BEGIN

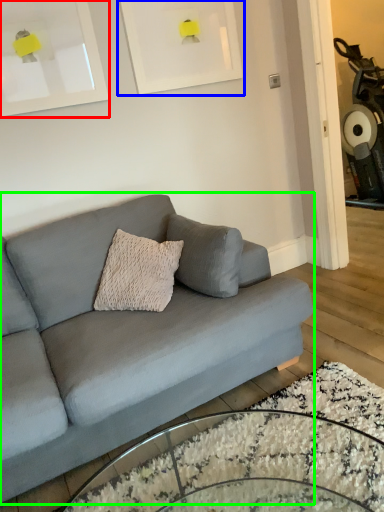
Question: Considering the real-world distances, which object is closest to picture frame (highlighted by a red box)? picture frame (highlighted by a blue box) or studio couch (highlighted by a green box).

Choices:
 (A) picture frame
 (B) studio couch

Answer: (A)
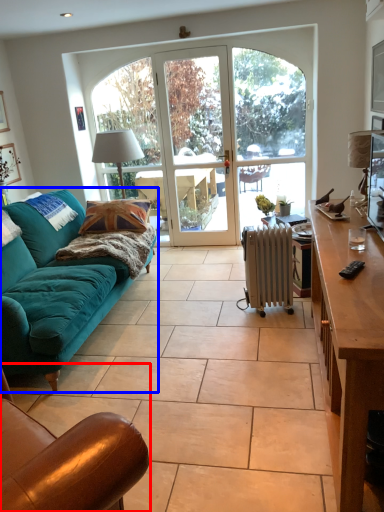
Question: Which point is closer to the camera, chair (highlighted by a red box) or studio couch (highlighted by a blue box)?

Choices:
 (A) chair
 (B) studio couch

Answer: (A)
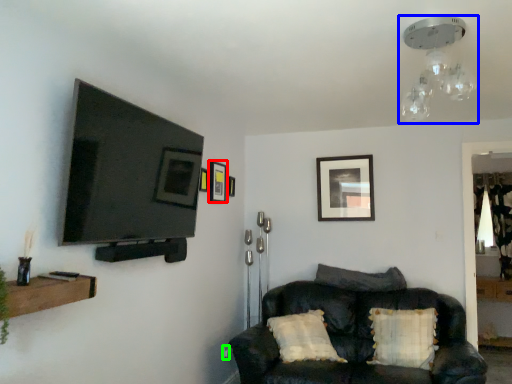
Question: Which object is positioned farthest from picture frame (highlighted by a red box)? Select from light fixture (highlighted by a blue box) and electric outlet (highlighted by a green box).

Choices:
 (A) light fixture
 (B) electric outlet

Answer: (A)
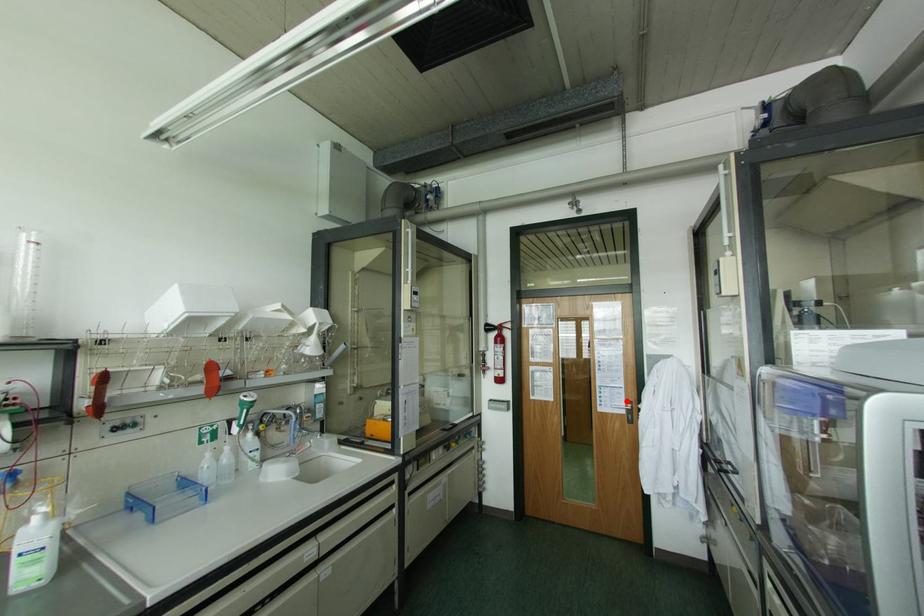
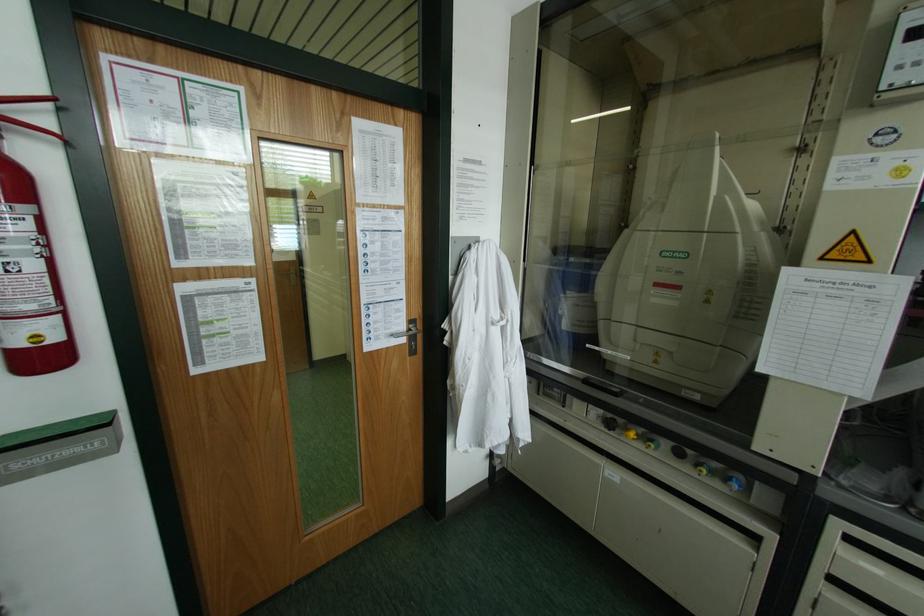
Where in the second image is the point corresponding to the highlighted location from the first image?

(409, 321)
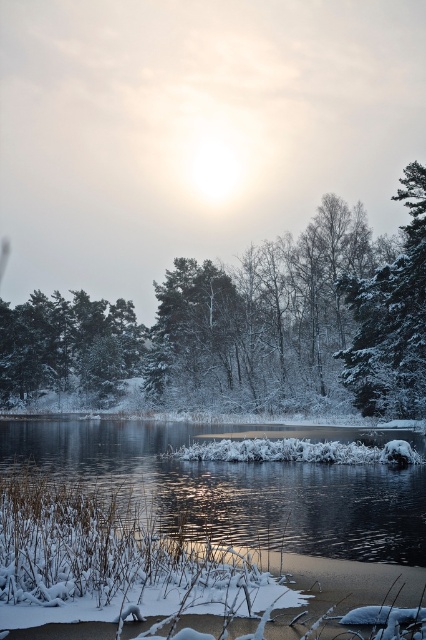
Question: Can you confirm if snow-covered evergreen tree at right is positioned below green matte tree at upper left?

Choices:
 (A) yes
 (B) no

Answer: (B)

Question: Which object is positioned closest to the clear ice water at lower center?

Choices:
 (A) green matte tree at upper left
 (B) snow-covered evergreen tree at right

Answer: (B)

Question: Which of the following is the closest to the observer?

Choices:
 (A) green matte tree at upper left
 (B) snow-covered evergreen tree at right
 (C) clear ice water at lower center

Answer: (C)

Question: Is clear ice water at lower center to the right of green matte tree at upper left from the viewer's perspective?

Choices:
 (A) no
 (B) yes

Answer: (B)

Question: Which of these objects is positioned farthest from the snow-covered evergreen tree at right?

Choices:
 (A) clear ice water at lower center
 (B) green matte tree at upper left

Answer: (B)

Question: Is clear ice water at lower center smaller than snow-covered evergreen tree at right?

Choices:
 (A) no
 (B) yes

Answer: (A)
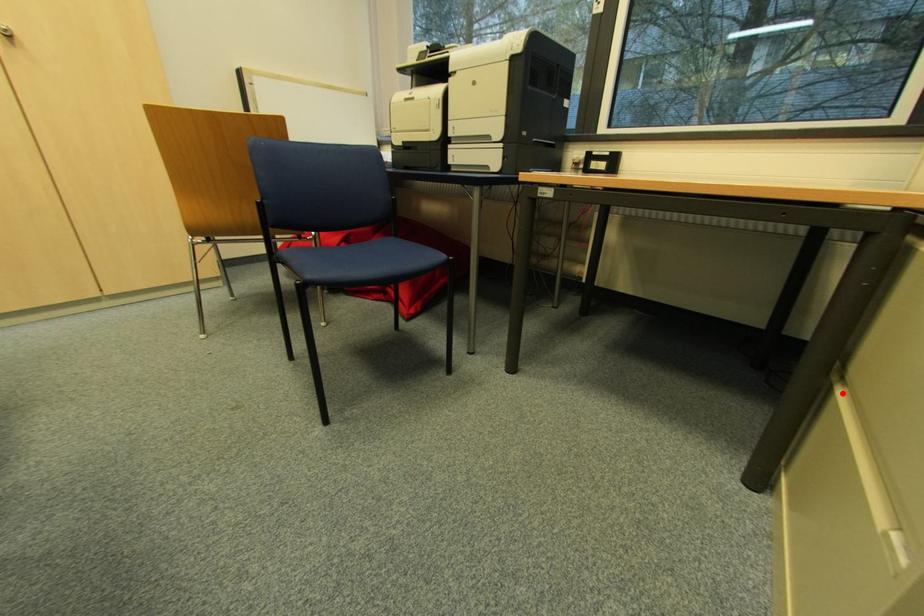
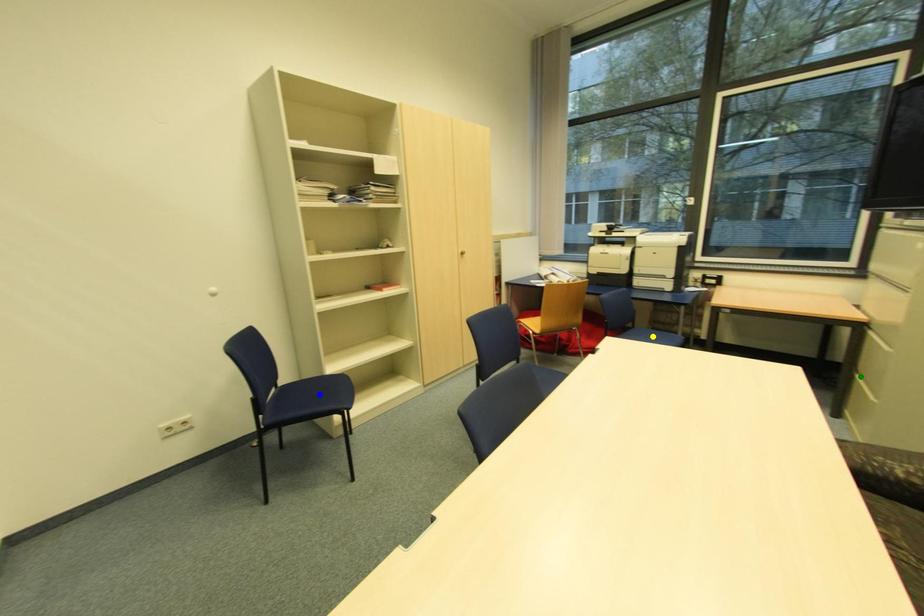
Question: I am providing you with two images of the same scene from different viewpoints. A red point is marked on the first image. You are given multiple points on the second image. Can you choose the point in image 2 that corresponds to the point in image 1?

Choices:
 (A) green point
 (B) blue point
 (C) yellow point

Answer: (A)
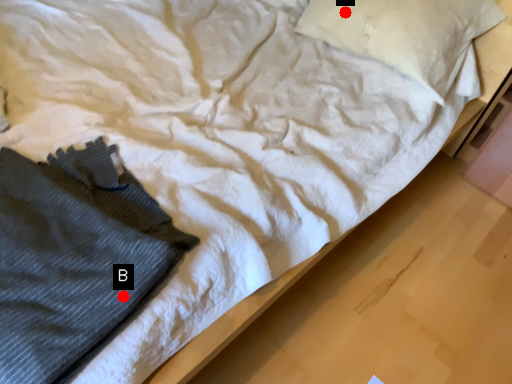
Question: Two points are circled on the image, labeled by A and B beside each circle. Which point is farther to the camera?

Choices:
 (A) A is further
 (B) B is further

Answer: (A)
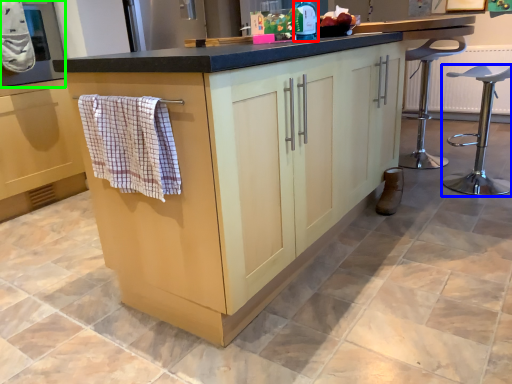
Question: Based on their relative distances, which object is nearer to bottle (highlighted by a red box)? Choose from furniture (highlighted by a blue box) and oven (highlighted by a green box).

Choices:
 (A) furniture
 (B) oven

Answer: (A)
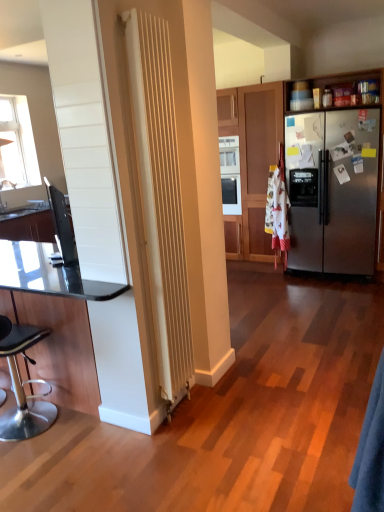
Image resolution: width=384 pixels, height=512 pixels. What do you see at coordinates (23, 387) in the screenshot?
I see `black leather stool at lower left` at bounding box center [23, 387].

This screenshot has height=512, width=384. Find the location of `transparent glass table at left`. transparent glass table at left is located at coordinates (52, 301).

I want to click on blue fabric robe at lower right, so click(x=371, y=451).

Locate an element on the screen. The image size is (384, 512). black glossy tv at left is located at coordinates (61, 226).

This screenshot has width=384, height=512. Describe the element at coordinates (61, 226) in the screenshot. I see `black glossy tv at left` at that location.

The width and height of the screenshot is (384, 512). Identify the location of black leather stool at lower left. (23, 387).

Considering the relative sizes of black leather stool at lower left and transparent glass table at left in the image provided, is black leather stool at lower left bigger than transparent glass table at left?

No.

Is black leather stool at lower left wider or thinner than transparent glass table at left?

black leather stool at lower left is thinner than transparent glass table at left.

Is black leather stool at lower left facing towards transparent glass table at left?

Yes.

Considering the positions of objects black leather stool at lower left and transparent glass table at left in the image provided, who is in front, black leather stool at lower left or transparent glass table at left?

black leather stool at lower left is more forward.

Is blue fabric robe at lower right beside black glossy tv at left?

blue fabric robe at lower right is not next to black glossy tv at left, and they're not touching.

Between blue fabric robe at lower right and black glossy tv at left, which one has less height?

black glossy tv at left is shorter.

Is blue fabric robe at lower right facing away from black glossy tv at left?

Yes, blue fabric robe at lower right's orientation is away from black glossy tv at left.

Considering the positions of point (382, 360) and point (360, 145), is point (382, 360) closer or farther from the camera than point (360, 145)?

Clearly, point (382, 360) is closer to the camera than point (360, 145).

From the image's perspective, would you say blue fabric robe at lower right is positioned over stainless steel refrigerator at right?

No, from the image's perspective, blue fabric robe at lower right is not on top of stainless steel refrigerator at right.

Measure the distance from blue fabric robe at lower right to stainless steel refrigerator at right.

blue fabric robe at lower right is 3.19 meters from stainless steel refrigerator at right.

How many degrees apart are the facing directions of black laminate countertop at left and stainless steel refrigerator at right?

89.6 degrees separate the facing orientations of black laminate countertop at left and stainless steel refrigerator at right.

Is black laminate countertop at left not within stainless steel refrigerator at right?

END

## [The problem]
Which lines in the rows above contain the word "fixture"? Copy each of those lines in full.

## [Reply to the exercise]
Question: Which object is positioned farthest from picture frame (highlighted by a red box)? Select from light fixture (highlighted by a blue box) and electric outlet (highlighted by a green box).
 (A) light fixture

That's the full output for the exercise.